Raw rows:
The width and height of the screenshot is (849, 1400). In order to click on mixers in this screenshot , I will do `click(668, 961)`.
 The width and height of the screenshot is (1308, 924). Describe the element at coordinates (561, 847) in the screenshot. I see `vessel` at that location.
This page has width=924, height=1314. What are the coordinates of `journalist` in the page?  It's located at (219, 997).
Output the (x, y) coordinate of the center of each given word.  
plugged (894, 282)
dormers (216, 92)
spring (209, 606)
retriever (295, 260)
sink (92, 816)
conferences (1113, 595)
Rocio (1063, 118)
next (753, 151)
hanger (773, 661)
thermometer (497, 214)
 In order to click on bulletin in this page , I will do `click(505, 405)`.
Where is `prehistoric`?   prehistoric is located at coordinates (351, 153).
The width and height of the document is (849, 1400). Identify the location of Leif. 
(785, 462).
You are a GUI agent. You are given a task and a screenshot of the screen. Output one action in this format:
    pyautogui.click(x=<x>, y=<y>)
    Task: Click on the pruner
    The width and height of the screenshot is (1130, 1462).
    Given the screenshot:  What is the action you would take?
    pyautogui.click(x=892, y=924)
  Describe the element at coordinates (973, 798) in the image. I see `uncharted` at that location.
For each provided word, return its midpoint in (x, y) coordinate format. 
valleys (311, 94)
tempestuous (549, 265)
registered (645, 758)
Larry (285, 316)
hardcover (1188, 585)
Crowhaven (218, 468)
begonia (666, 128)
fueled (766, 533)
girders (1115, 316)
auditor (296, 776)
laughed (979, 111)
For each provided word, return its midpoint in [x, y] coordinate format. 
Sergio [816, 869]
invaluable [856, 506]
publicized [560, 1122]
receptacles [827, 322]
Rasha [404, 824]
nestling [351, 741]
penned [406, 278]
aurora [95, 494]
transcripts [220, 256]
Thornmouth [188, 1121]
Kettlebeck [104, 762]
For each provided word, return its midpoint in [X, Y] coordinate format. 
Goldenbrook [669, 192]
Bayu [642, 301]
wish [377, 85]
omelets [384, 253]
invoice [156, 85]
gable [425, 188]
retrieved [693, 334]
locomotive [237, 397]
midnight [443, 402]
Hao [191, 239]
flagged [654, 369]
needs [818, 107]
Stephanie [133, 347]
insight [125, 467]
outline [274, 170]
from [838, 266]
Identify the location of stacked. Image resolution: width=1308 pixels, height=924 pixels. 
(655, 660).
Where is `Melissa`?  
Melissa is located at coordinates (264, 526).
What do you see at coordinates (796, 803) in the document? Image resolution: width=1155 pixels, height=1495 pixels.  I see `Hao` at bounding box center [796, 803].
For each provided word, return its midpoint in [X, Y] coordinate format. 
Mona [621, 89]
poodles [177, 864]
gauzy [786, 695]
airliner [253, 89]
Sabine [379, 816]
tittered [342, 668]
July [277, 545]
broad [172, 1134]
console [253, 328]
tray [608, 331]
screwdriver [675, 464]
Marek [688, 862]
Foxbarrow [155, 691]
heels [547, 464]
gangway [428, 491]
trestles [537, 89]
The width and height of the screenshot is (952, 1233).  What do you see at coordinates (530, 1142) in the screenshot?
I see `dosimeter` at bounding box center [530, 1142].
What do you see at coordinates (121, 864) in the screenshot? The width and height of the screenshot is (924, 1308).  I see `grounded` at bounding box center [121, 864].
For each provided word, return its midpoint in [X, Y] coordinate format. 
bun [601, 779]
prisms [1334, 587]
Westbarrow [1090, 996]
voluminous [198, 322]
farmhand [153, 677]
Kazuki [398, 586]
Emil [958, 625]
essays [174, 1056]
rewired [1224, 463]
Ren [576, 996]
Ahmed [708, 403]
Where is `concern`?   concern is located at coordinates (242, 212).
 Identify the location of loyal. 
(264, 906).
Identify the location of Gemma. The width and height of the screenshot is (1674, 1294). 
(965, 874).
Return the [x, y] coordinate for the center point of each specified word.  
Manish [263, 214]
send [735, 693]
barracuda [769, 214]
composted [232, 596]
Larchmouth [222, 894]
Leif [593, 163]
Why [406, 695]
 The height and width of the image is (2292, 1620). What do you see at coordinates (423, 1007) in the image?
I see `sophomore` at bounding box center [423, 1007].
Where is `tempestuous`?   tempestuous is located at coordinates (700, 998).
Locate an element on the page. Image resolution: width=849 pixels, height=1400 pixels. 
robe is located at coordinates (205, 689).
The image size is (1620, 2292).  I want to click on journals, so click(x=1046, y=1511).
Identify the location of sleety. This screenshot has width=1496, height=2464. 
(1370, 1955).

> **Task description**
Copy out all of the rows above, word for word and character for character.

> **Result**
The width and height of the screenshot is (849, 1400). In order to click on mixers in this screenshot , I will do `click(668, 961)`.
 The width and height of the screenshot is (1308, 924). Describe the element at coordinates (561, 847) in the screenshot. I see `vessel` at that location.
This page has width=924, height=1314. What are the coordinates of `journalist` in the page?  It's located at (219, 997).
Output the (x, y) coordinate of the center of each given word.  
plugged (894, 282)
dormers (216, 92)
spring (209, 606)
retriever (295, 260)
sink (92, 816)
conferences (1113, 595)
Rocio (1063, 118)
next (753, 151)
hanger (773, 661)
thermometer (497, 214)
 In order to click on bulletin in this page , I will do `click(505, 405)`.
Where is `prehistoric`?   prehistoric is located at coordinates (351, 153).
The width and height of the document is (849, 1400). Identify the location of Leif. 
(785, 462).
You are a GUI agent. You are given a task and a screenshot of the screen. Output one action in this format:
    pyautogui.click(x=<x>, y=<y>)
    Task: Click on the pruner
    The width and height of the screenshot is (1130, 1462).
    Given the screenshot:  What is the action you would take?
    pyautogui.click(x=892, y=924)
  Describe the element at coordinates (973, 798) in the image. I see `uncharted` at that location.
For each provided word, return its midpoint in (x, y) coordinate format. 
valleys (311, 94)
tempestuous (549, 265)
registered (645, 758)
Larry (285, 316)
hardcover (1188, 585)
Crowhaven (218, 468)
begonia (666, 128)
fueled (766, 533)
girders (1115, 316)
auditor (296, 776)
laughed (979, 111)
For each provided word, return its midpoint in [x, y] coordinate format. 
Sergio [816, 869]
invaluable [856, 506]
publicized [560, 1122]
receptacles [827, 322]
Rasha [404, 824]
nestling [351, 741]
penned [406, 278]
aurora [95, 494]
transcripts [220, 256]
Thornmouth [188, 1121]
Kettlebeck [104, 762]
For each provided word, return its midpoint in [X, Y] coordinate format. 
Goldenbrook [669, 192]
Bayu [642, 301]
wish [377, 85]
omelets [384, 253]
invoice [156, 85]
gable [425, 188]
retrieved [693, 334]
locomotive [237, 397]
midnight [443, 402]
Hao [191, 239]
flagged [654, 369]
needs [818, 107]
Stephanie [133, 347]
insight [125, 467]
outline [274, 170]
from [838, 266]
Identify the location of stacked. Image resolution: width=1308 pixels, height=924 pixels. 
(655, 660).
Where is `Melissa`?  
Melissa is located at coordinates (264, 526).
What do you see at coordinates (796, 803) in the document? Image resolution: width=1155 pixels, height=1495 pixels.  I see `Hao` at bounding box center [796, 803].
For each provided word, return its midpoint in [X, Y] coordinate format. 
Mona [621, 89]
poodles [177, 864]
gauzy [786, 695]
airliner [253, 89]
Sabine [379, 816]
tittered [342, 668]
July [277, 545]
broad [172, 1134]
console [253, 328]
tray [608, 331]
screwdriver [675, 464]
Marek [688, 862]
Foxbarrow [155, 691]
heels [547, 464]
gangway [428, 491]
trestles [537, 89]
The width and height of the screenshot is (952, 1233).  What do you see at coordinates (530, 1142) in the screenshot?
I see `dosimeter` at bounding box center [530, 1142].
What do you see at coordinates (121, 864) in the screenshot? The width and height of the screenshot is (924, 1308).  I see `grounded` at bounding box center [121, 864].
For each provided word, return its midpoint in [X, Y] coordinate format. 
bun [601, 779]
prisms [1334, 587]
Westbarrow [1090, 996]
voluminous [198, 322]
farmhand [153, 677]
Kazuki [398, 586]
Emil [958, 625]
essays [174, 1056]
rewired [1224, 463]
Ren [576, 996]
Ahmed [708, 403]
Where is `concern`?   concern is located at coordinates (242, 212).
 Identify the location of loyal. 
(264, 906).
Identify the location of Gemma. The width and height of the screenshot is (1674, 1294). 
(965, 874).
Return the [x, y] coordinate for the center point of each specified word.  
Manish [263, 214]
send [735, 693]
barracuda [769, 214]
composted [232, 596]
Larchmouth [222, 894]
Leif [593, 163]
Why [406, 695]
 The height and width of the image is (2292, 1620). What do you see at coordinates (423, 1007) in the image?
I see `sophomore` at bounding box center [423, 1007].
Where is `tempestuous`?   tempestuous is located at coordinates (700, 998).
Locate an element on the page. Image resolution: width=849 pixels, height=1400 pixels. 
robe is located at coordinates (205, 689).
The image size is (1620, 2292).  I want to click on journals, so click(x=1046, y=1511).
Identify the location of sleety. This screenshot has width=1496, height=2464. 
(1370, 1955).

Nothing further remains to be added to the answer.